[Work order]
Go through the records and filter out every line lacking the word "from"; copy the lines that remain.

── Entries provided ──

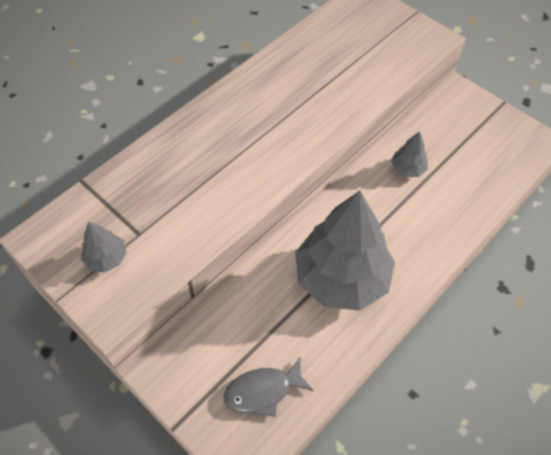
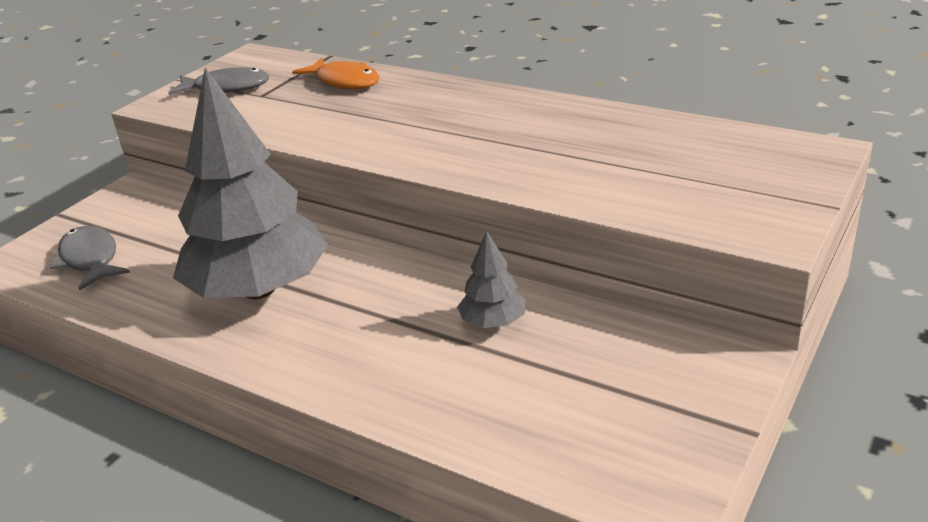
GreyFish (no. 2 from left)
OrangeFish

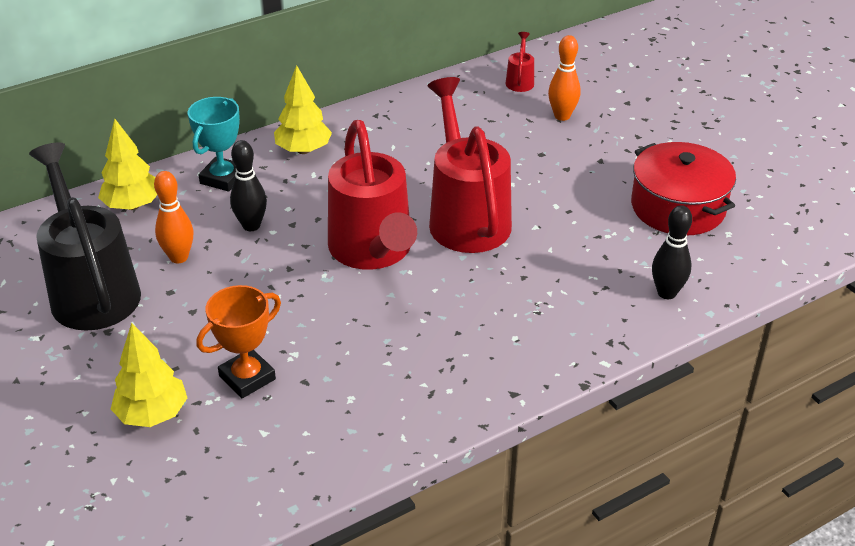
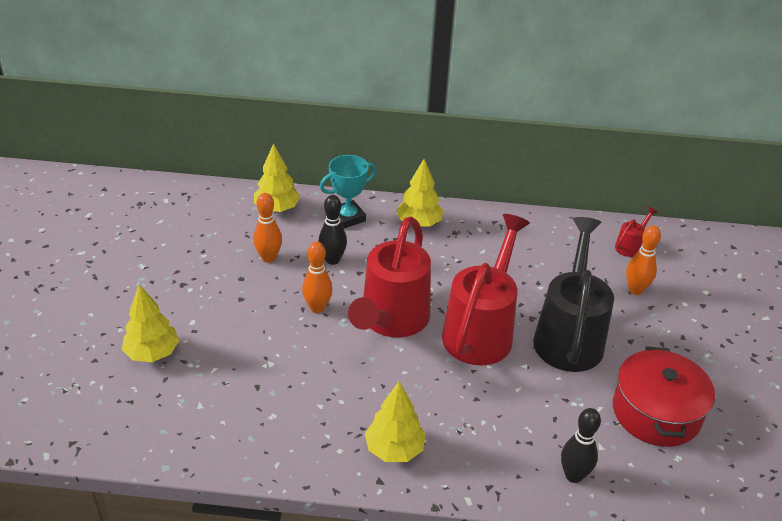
BlackWateringCan
OrangeTrophy
OrangeBowlingPin (no. 2 from left)
YellowTree (no. 3 from left)

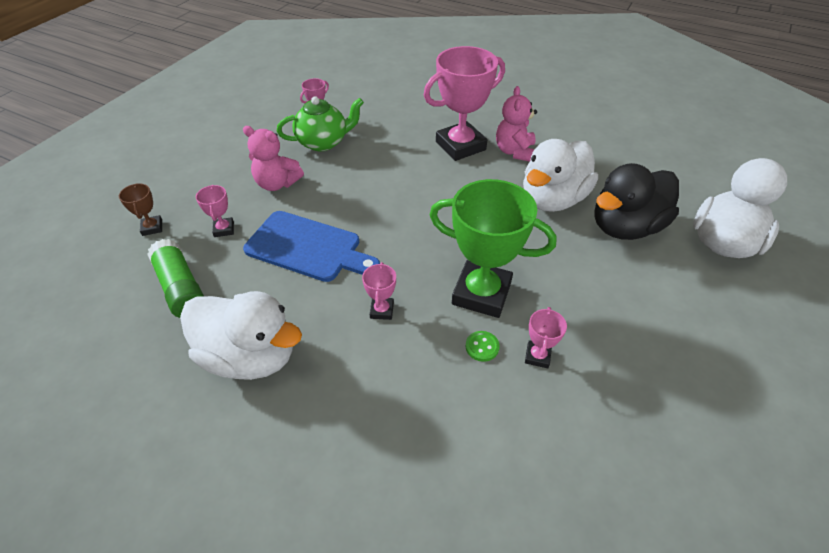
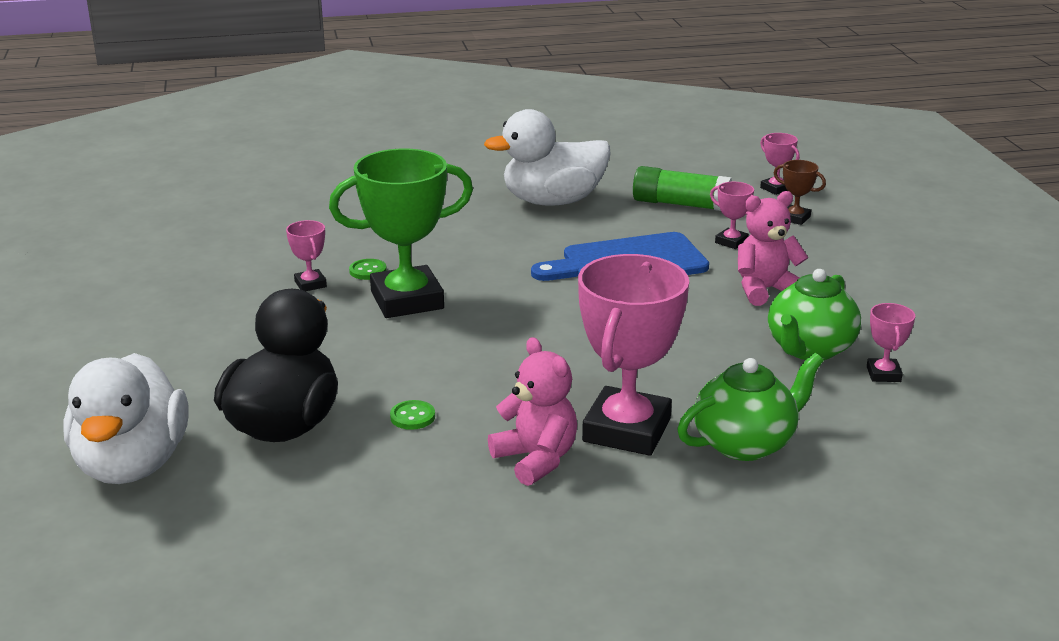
GreenButton (no. 2 from left)
PinkTrophy (no. 4 from left)
GreenTeapot (no. 1 from left)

───

[Response area]
GreyFish (no. 2 from left)
OrangeBowlingPin (no. 2 from left)
YellowTree (no. 3 from left)
GreenButton (no. 2 from left)
PinkTrophy (no. 4 from left)
GreenTeapot (no. 1 from left)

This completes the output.